# Start of Data for processing

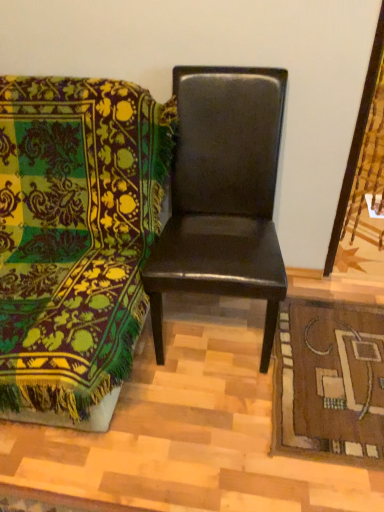
Question: From a real-world perspective, is matte black chair at center, positioned as the 1th chair in left-to-right order, below glossy black chair at center, which is the second chair in left-to-right order?

Choices:
 (A) no
 (B) yes

Answer: (B)

Question: Can you confirm if matte black chair at center, the second chair from the right, is thinner than glossy black chair at center, the first chair positioned from the right?

Choices:
 (A) no
 (B) yes

Answer: (A)

Question: Is matte black chair at center, positioned as the 1th chair in left-to-right order, to the left of glossy black chair at center, the first chair positioned from the right, from the viewer's perspective?

Choices:
 (A) no
 (B) yes

Answer: (B)

Question: From the image's perspective, is matte black chair at center, positioned as the 1th chair in left-to-right order, on glossy black chair at center, which is the second chair in left-to-right order?

Choices:
 (A) no
 (B) yes

Answer: (A)

Question: Is matte black chair at center, the second chair from the right, facing away from glossy black chair at center, which is the second chair in left-to-right order?

Choices:
 (A) no
 (B) yes

Answer: (A)

Question: Considering the relative sizes of matte black chair at center, the second chair from the right, and glossy black chair at center, the first chair positioned from the right, in the image provided, is matte black chair at center, the second chair from the right, bigger than glossy black chair at center, the first chair positioned from the right,?

Choices:
 (A) yes
 (B) no

Answer: (A)

Question: Is glossy black chair at center, which is the second chair in left-to-right order, thinner than matte black chair at center, the second chair from the right?

Choices:
 (A) no
 (B) yes

Answer: (B)

Question: Are glossy black chair at center, the first chair positioned from the right, and matte black chair at center, the second chair from the right, beside each other?

Choices:
 (A) yes
 (B) no

Answer: (B)

Question: Is glossy black chair at center, which is the second chair in left-to-right order, taller than matte black chair at center, positioned as the 1th chair in left-to-right order?

Choices:
 (A) yes
 (B) no

Answer: (A)

Question: From the image's perspective, is glossy black chair at center, which is the second chair in left-to-right order, over matte black chair at center, positioned as the 1th chair in left-to-right order?

Choices:
 (A) yes
 (B) no

Answer: (A)

Question: Is glossy black chair at center, which is the second chair in left-to-right order, not within matte black chair at center, positioned as the 1th chair in left-to-right order?

Choices:
 (A) no
 (B) yes

Answer: (B)

Question: Is glossy black chair at center, the first chair positioned from the right, bigger than matte black chair at center, positioned as the 1th chair in left-to-right order?

Choices:
 (A) yes
 (B) no

Answer: (B)

Question: Considering the relative sizes of brown woven mat at lower right and matte black chair at center, the second chair from the right, in the image provided, is brown woven mat at lower right bigger than matte black chair at center, the second chair from the right,?

Choices:
 (A) no
 (B) yes

Answer: (A)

# End of Data for processing

How many lines in the entries above contain the string "thinner"? Case counts. Reply with the number only.

Reply to the task
2